Work instruction:
Transcription, pictures excluded: write out the data below exactly.

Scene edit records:
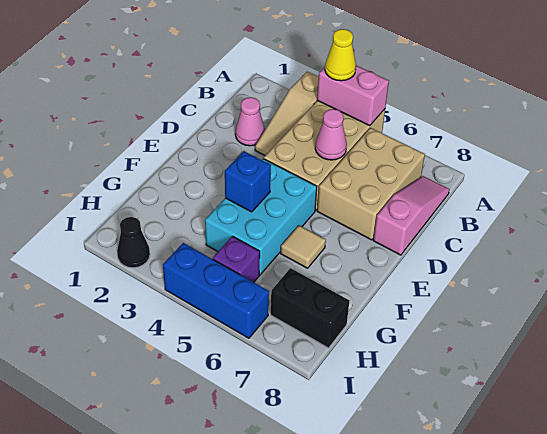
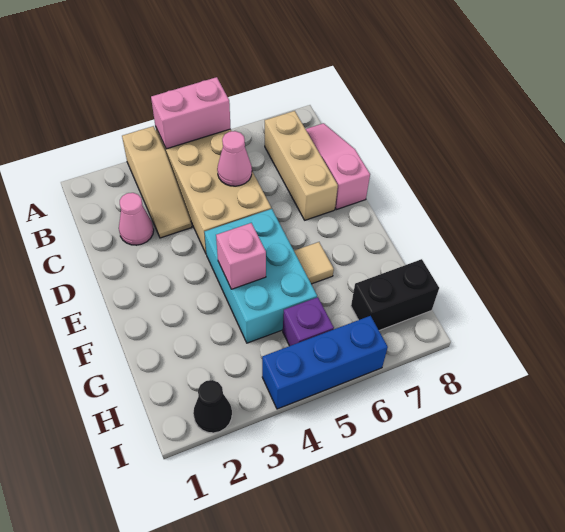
yellow cone A4 level 3 -> none
tan brick B6:D7 level 1 -> tan brick B7:D7 level 1
blue brick F4 level 2 -> pink brick F4 level 2

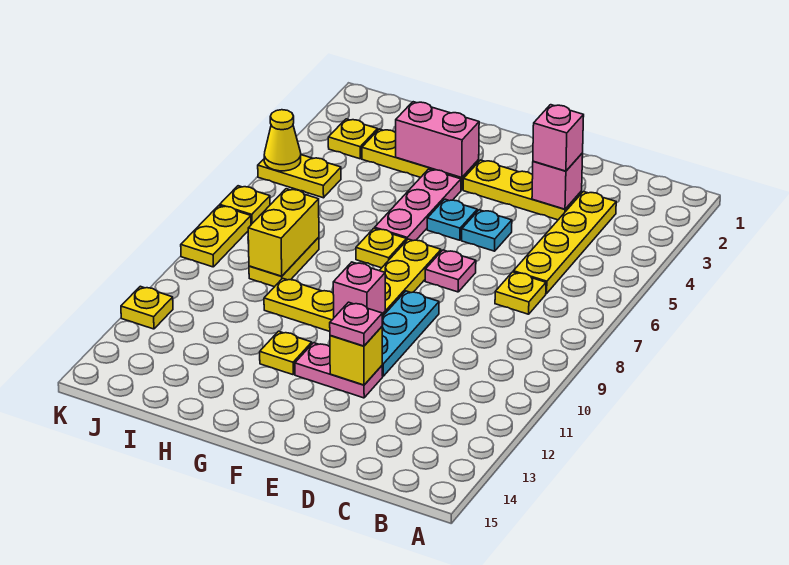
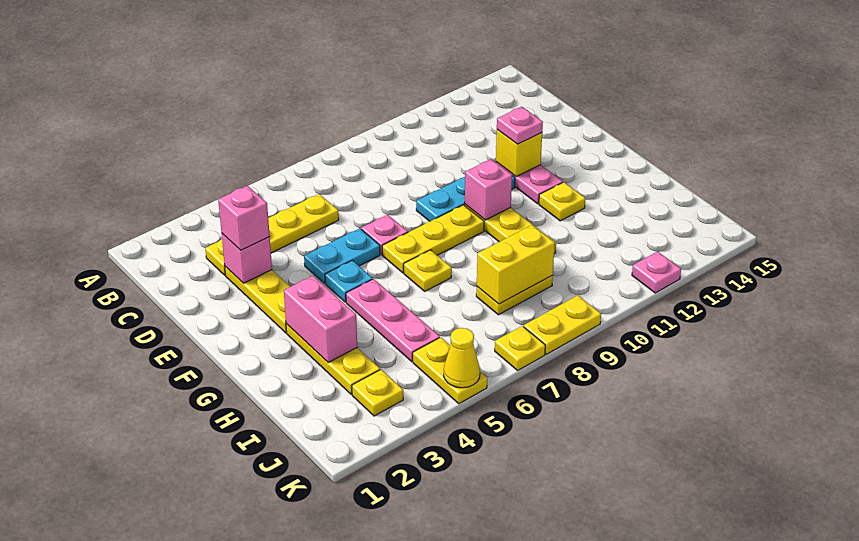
yellow plate C7 level 1 -> none
cyan plate E5 level 1 -> cyan plate E5:E6 level 1
pink plate G4:G6 level 1 -> pink plate G5:I5 level 1
yellow plate K12 level 1 -> pink plate K12 level 1

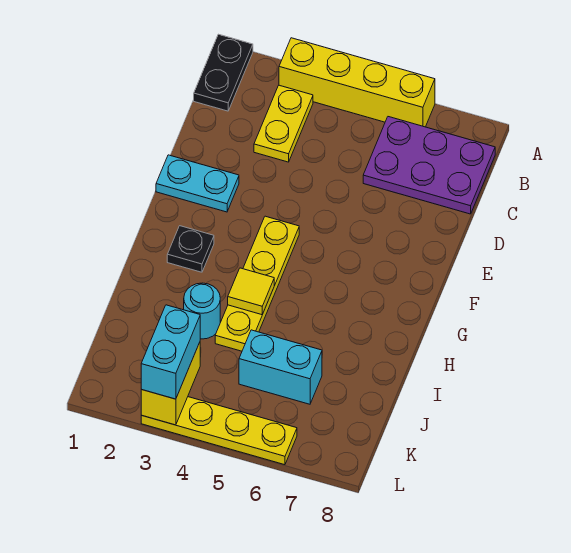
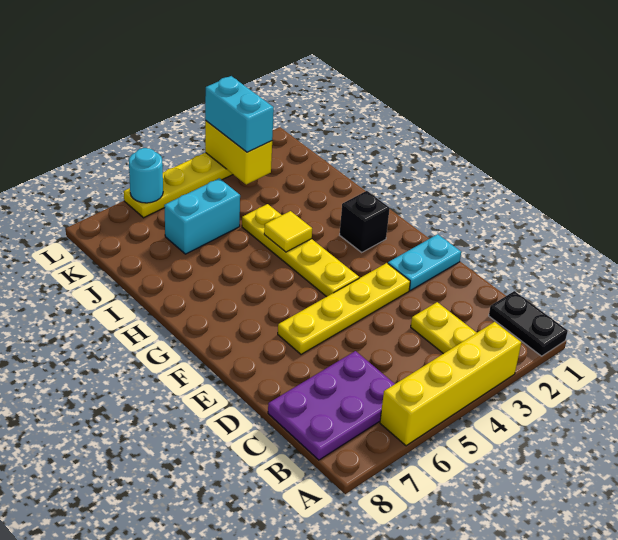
none -> yellow plate E3:E6 level 1
black plate G2 level 1 -> black brick G2 level 1
cyan round brick I3 level 1 -> cyan round brick L6 level 2

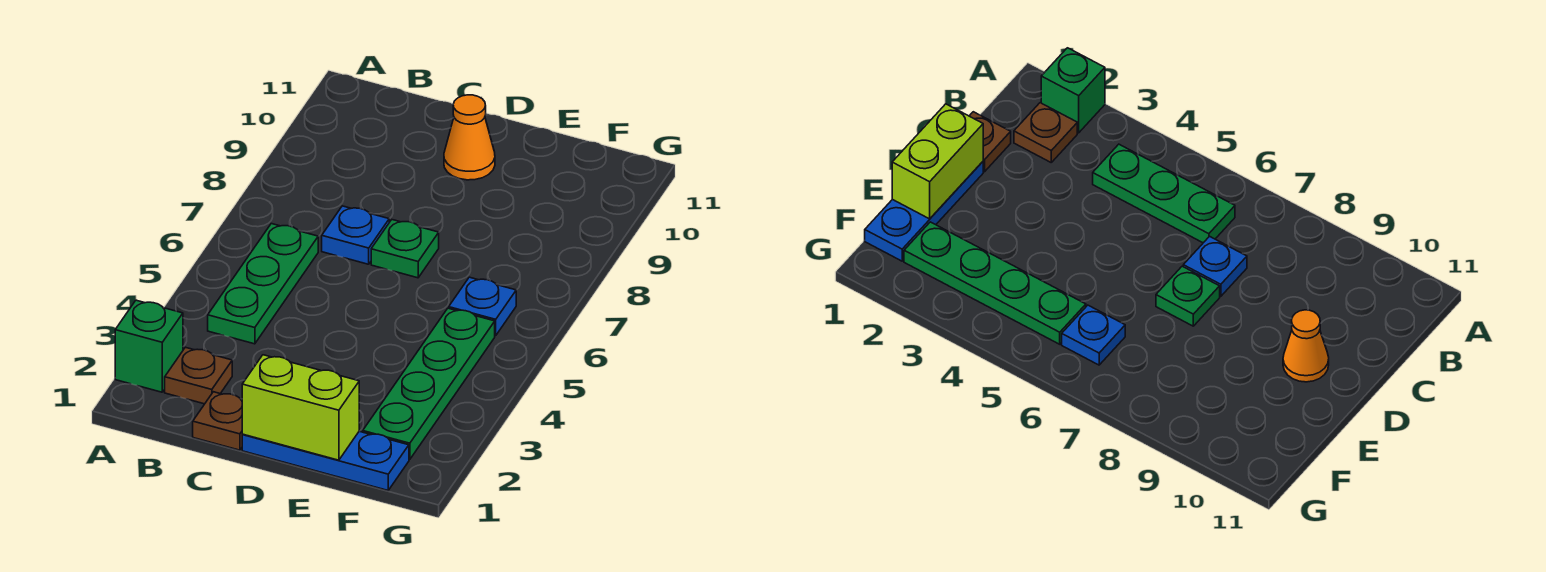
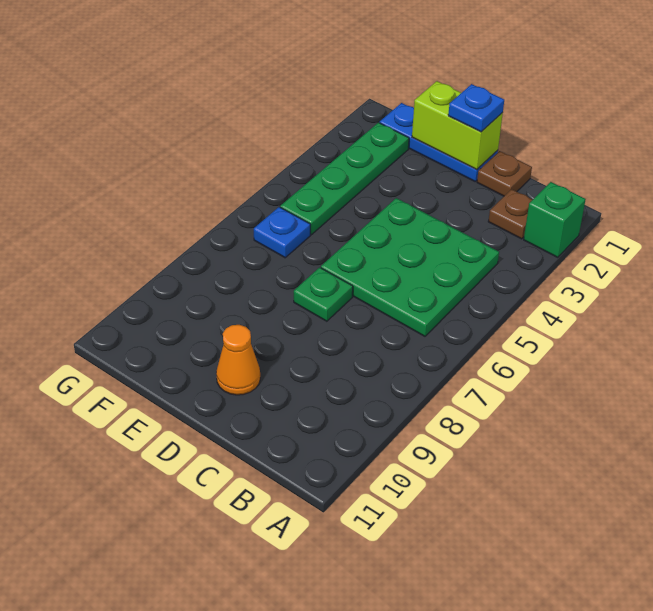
green plate B4:B6 level 1 -> green plate B4:D6 level 1
blue plate C7 level 1 -> blue plate D1 level 3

Response box:
yellow cone A4 level 3 -> none
tan brick B6:D7 level 1 -> tan brick B7:D7 level 1
blue brick F4 level 2 -> pink brick F4 level 2

yellow plate C7 level 1 -> none
cyan plate E5 level 1 -> cyan plate E5:E6 level 1
pink plate G4:G6 level 1 -> pink plate G5:I5 level 1
yellow plate K12 level 1 -> pink plate K12 level 1

none -> yellow plate E3:E6 level 1
black plate G2 level 1 -> black brick G2 level 1
cyan round brick I3 level 1 -> cyan round brick L6 level 2

green plate B4:B6 level 1 -> green plate B4:D6 level 1
blue plate C7 level 1 -> blue plate D1 level 3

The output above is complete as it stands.